--- Given information ---
++++++++
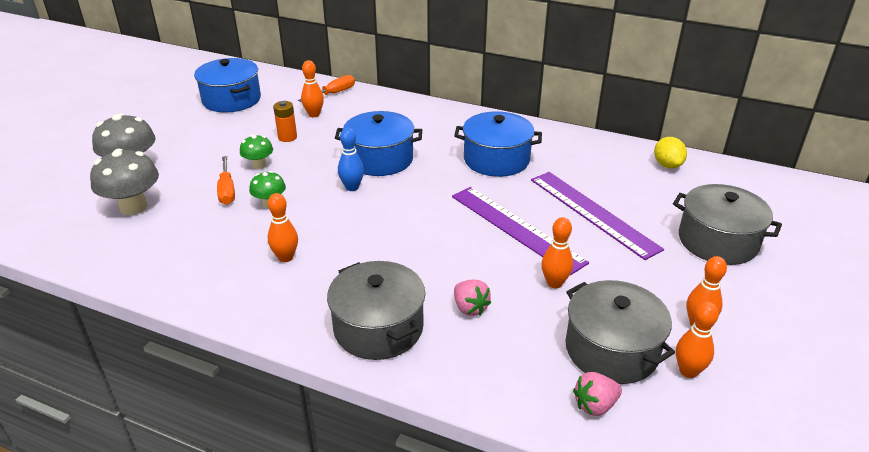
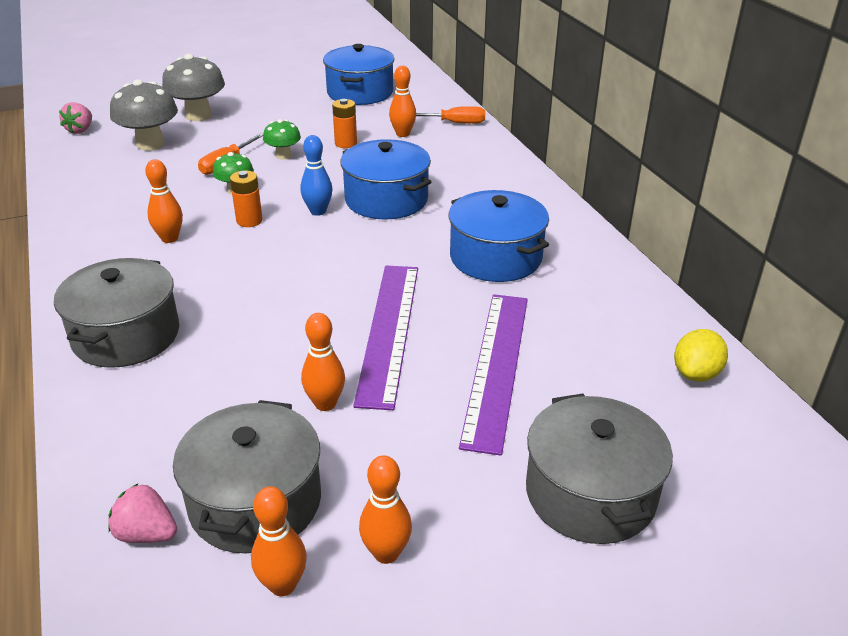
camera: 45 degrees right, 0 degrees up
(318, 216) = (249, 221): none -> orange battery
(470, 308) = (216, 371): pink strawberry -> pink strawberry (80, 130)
++++++++
--- About this exercise ---
Give back exactly the lines from the one containing "(318, 216) = (249, 221): none" through the end of the material above, and nothing else.

--- Exercise response ---
(318, 216) = (249, 221): none -> orange battery
(470, 308) = (216, 371): pink strawberry -> pink strawberry (80, 130)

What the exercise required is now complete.